#### Entries shown:
=-=-=-=-=

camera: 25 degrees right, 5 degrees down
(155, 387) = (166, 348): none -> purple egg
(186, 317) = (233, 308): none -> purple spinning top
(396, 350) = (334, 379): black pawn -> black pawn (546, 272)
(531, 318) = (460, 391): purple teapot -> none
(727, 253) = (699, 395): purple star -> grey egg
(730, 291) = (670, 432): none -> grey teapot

=-=-=-=-=

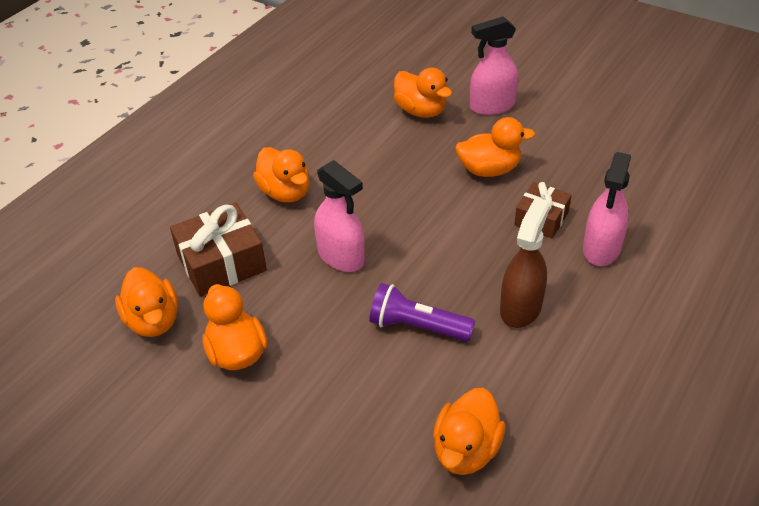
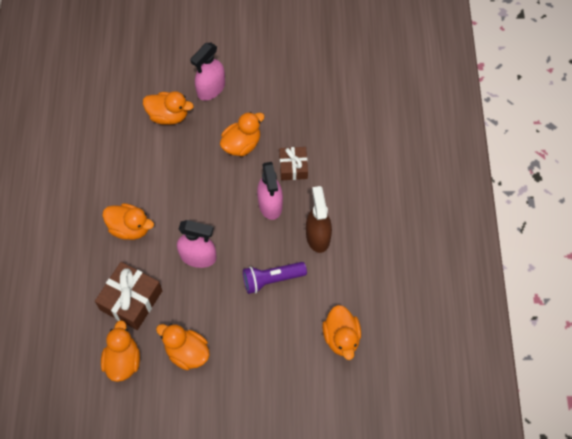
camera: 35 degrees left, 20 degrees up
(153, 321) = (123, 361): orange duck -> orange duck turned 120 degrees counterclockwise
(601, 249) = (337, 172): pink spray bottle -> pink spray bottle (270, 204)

=-=-=-=-=

#### Exercise objective:
Once you find the line with "(155, 387) = (166, 348): none -> purple egg" above, print it and every line after it up to and including the line with "(730, 291) = (670, 432): none -> grey teapot", exactly as written and nothing else.

#### Finished task:
(155, 387) = (166, 348): none -> purple egg
(186, 317) = (233, 308): none -> purple spinning top
(396, 350) = (334, 379): black pawn -> black pawn (546, 272)
(531, 318) = (460, 391): purple teapot -> none
(727, 253) = (699, 395): purple star -> grey egg
(730, 291) = (670, 432): none -> grey teapot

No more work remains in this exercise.